--- Provided material ---
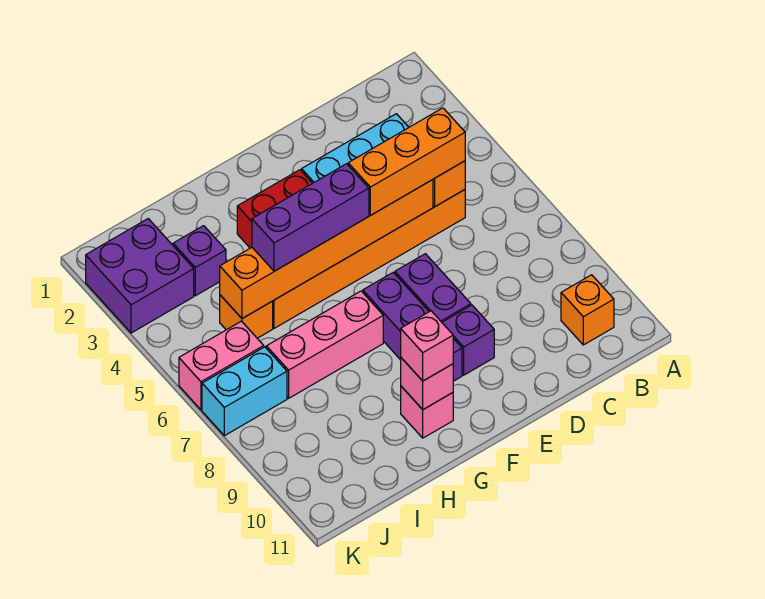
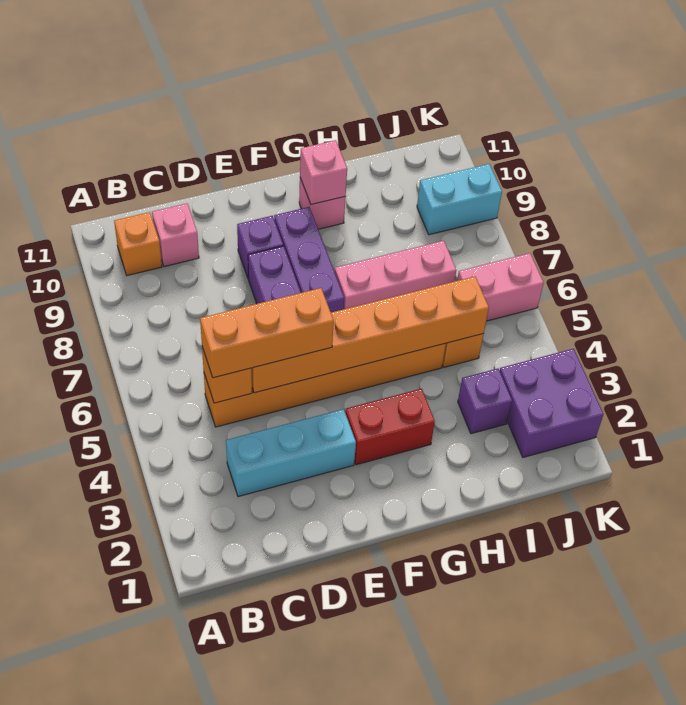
purple brick F5:H5 level 3 -> none
pink brick G10 level 3 -> pink brick C10 level 1
cyan brick J7:K7 level 1 -> cyan brick J9:K9 level 1

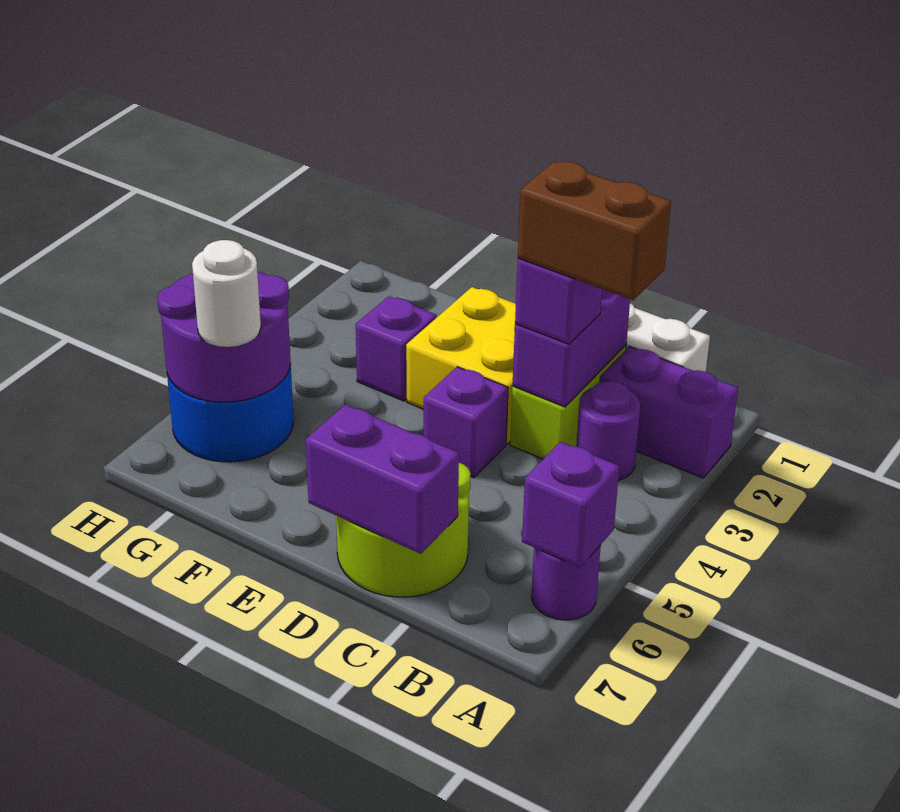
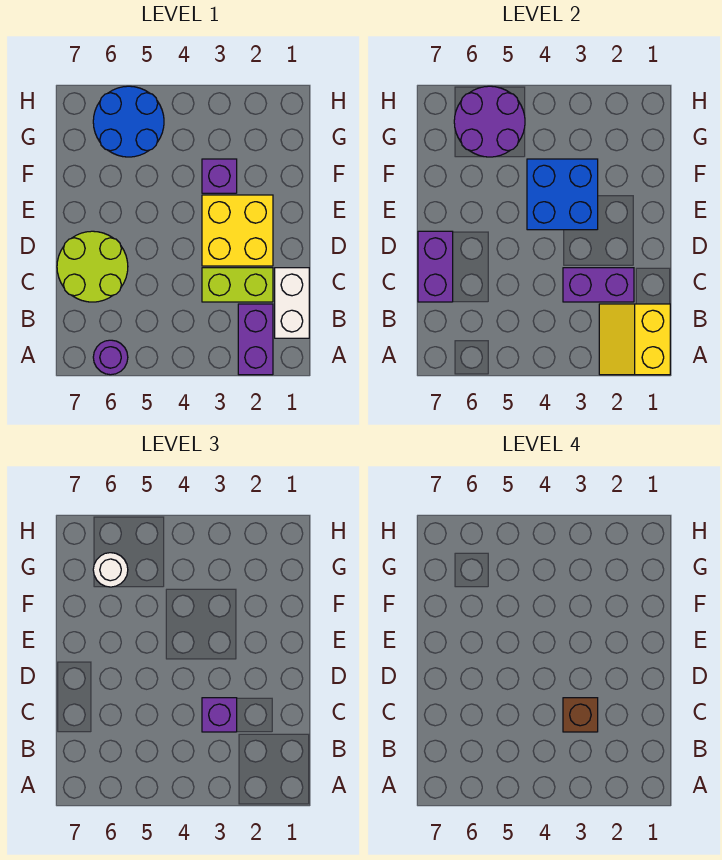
none -> yellow slope A1:B2 level 2 top 1
purple brick A6 level 2 -> none
purple round brick B3 level 1 -> none
brown brick B3:C3 level 4 -> brown brick C3 level 4
purple brick D4 level 1 -> none
none -> blue brick E3:F4 level 2

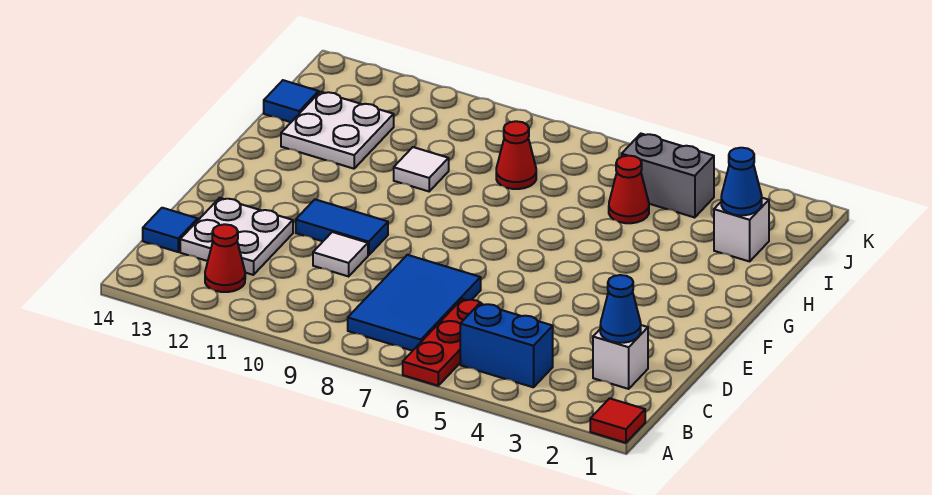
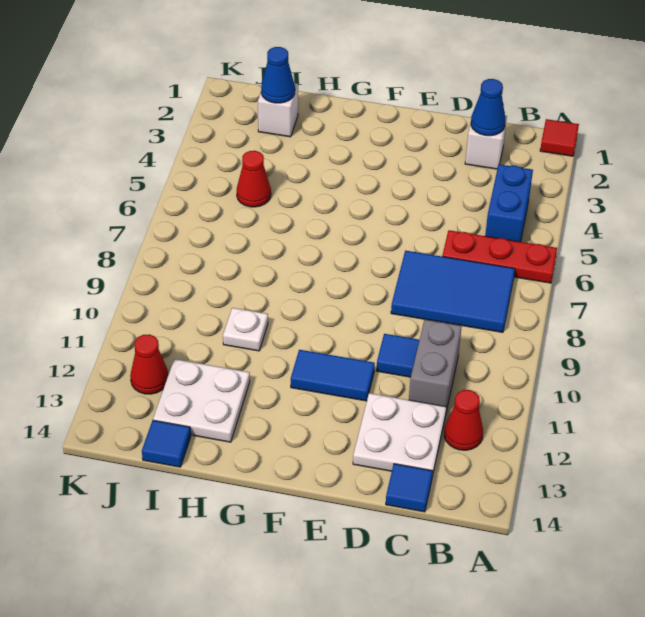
white tile D10 level 1 -> blue tile D10 level 1
blue tile E10:E11 level 1 -> blue tile E11:F11 level 1
white tile H10 level 1 -> white plate H10 level 1
red cone I8 level 1 -> red cone J12 level 1
grey brick J4:J5 level 1 -> grey brick C10:C11 level 1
---
Prompt: Set down exactly, and only, the lines of the data above from the line containing "red cone I8 level 1 -> red cone J12 level 1" through the last one.

Completed task:
red cone I8 level 1 -> red cone J12 level 1
grey brick J4:J5 level 1 -> grey brick C10:C11 level 1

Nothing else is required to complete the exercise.